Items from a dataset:

==============================

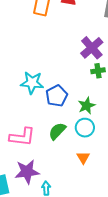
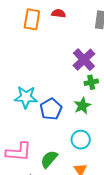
green star: (87, 106) -> (82, 106), moved
green semicircle: (57, 131) -> (49, 159), moved

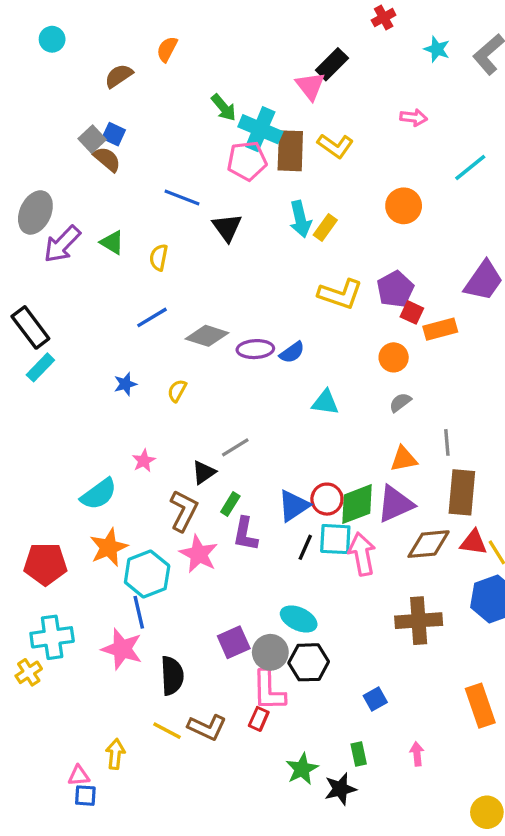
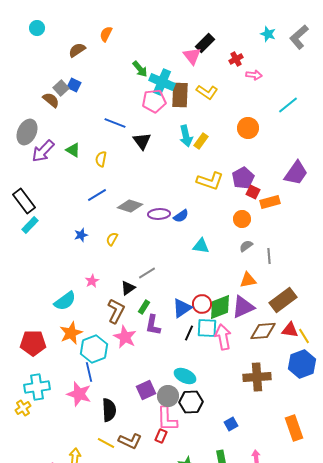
red cross: (384, 18) -> (236, 59), moved
brown semicircle: (107, 159) -> (51, 100), moved
gray line: (447, 442) -> (269, 256), moved
brown rectangle: (462, 492) -> (283, 300), turned 48

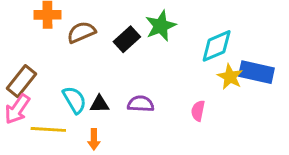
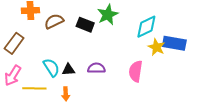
black rectangle: (127, 39) -> (85, 25), turned 66
brown rectangle: (21, 81) -> (14, 43), moved
pink semicircle: (198, 111) -> (136, 71), size x1.5

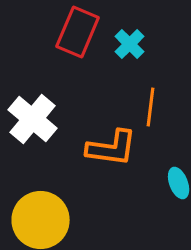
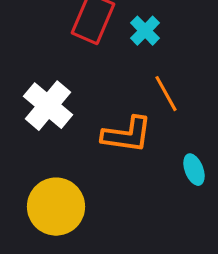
orange line: (151, 107) -> (166, 94), turned -36

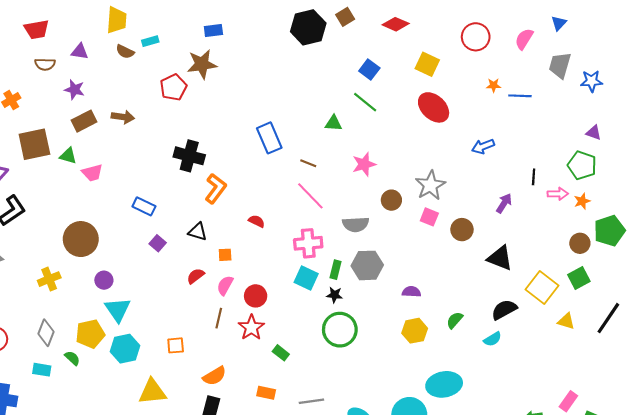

==============================

TASK PROMPT: Restate, exactly as they appear, the line with "pink semicircle: (198, 111)" and all the lines after it up to the end of the data above; images do not belong in the copy.

RESULT FOR THIS TASK:
pink semicircle: (198, 111) -> (136, 71), size x1.5

orange line: (151, 107) -> (166, 94), turned -36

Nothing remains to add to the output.